What you produce should be every line from the data that includes "cutting".

====== Exercise data

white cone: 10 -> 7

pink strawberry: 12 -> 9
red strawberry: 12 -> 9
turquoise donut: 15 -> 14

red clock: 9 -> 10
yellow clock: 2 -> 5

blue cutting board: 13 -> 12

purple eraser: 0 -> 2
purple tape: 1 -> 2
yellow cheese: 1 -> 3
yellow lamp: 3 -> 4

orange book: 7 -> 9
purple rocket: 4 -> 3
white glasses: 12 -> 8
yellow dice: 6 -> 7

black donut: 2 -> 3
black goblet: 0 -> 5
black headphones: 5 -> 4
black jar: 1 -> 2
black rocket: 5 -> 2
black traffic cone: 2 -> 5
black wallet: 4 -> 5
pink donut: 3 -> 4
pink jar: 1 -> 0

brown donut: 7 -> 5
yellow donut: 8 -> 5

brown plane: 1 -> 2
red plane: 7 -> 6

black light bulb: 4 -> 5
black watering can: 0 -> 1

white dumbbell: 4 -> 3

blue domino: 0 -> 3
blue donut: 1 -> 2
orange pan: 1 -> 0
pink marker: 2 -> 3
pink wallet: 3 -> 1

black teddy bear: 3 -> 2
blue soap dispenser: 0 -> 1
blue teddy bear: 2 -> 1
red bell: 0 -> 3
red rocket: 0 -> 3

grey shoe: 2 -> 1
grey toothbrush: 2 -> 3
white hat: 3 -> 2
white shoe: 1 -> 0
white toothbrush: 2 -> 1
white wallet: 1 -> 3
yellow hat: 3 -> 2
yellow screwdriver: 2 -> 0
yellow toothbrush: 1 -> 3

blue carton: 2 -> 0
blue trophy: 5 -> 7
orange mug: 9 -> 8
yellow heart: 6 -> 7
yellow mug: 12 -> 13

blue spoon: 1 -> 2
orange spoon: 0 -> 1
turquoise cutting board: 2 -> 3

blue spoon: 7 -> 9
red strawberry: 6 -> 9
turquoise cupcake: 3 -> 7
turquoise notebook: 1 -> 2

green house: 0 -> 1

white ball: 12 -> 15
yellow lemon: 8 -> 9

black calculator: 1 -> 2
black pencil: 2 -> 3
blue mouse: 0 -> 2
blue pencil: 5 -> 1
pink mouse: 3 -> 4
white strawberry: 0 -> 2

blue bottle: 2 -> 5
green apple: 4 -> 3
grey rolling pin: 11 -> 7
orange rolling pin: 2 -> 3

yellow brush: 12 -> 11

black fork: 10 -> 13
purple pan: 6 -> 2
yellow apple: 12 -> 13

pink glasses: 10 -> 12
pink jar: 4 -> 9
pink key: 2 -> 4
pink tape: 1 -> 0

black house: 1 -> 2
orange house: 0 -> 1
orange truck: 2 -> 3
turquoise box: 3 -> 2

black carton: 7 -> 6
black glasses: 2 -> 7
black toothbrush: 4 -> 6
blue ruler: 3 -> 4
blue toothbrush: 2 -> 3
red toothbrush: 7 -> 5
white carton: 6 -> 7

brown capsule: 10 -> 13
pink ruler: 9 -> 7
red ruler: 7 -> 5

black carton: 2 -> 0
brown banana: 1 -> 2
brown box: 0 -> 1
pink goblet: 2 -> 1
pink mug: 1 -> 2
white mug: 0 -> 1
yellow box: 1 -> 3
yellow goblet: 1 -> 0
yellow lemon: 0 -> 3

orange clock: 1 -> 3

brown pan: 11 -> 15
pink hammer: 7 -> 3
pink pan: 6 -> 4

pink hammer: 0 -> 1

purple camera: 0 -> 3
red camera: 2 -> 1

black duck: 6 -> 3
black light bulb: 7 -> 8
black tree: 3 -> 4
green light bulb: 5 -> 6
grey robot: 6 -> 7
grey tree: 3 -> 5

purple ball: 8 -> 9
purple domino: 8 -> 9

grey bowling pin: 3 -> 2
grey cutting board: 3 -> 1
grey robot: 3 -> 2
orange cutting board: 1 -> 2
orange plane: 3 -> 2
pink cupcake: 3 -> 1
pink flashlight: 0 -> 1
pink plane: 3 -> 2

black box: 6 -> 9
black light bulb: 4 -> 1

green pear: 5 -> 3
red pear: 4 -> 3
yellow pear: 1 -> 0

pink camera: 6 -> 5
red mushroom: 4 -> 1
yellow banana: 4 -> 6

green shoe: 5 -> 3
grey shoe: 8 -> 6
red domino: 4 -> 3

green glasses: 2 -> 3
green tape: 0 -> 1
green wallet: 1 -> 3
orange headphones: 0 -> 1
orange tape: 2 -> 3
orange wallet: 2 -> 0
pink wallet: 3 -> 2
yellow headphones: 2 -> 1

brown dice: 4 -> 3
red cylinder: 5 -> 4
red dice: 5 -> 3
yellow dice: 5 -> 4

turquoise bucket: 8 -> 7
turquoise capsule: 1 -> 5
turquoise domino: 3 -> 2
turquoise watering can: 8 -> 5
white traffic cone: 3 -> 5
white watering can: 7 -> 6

============

- Result of this task -
blue cutting board: 13 -> 12
turquoise cutting board: 2 -> 3
grey cutting board: 3 -> 1
orange cutting board: 1 -> 2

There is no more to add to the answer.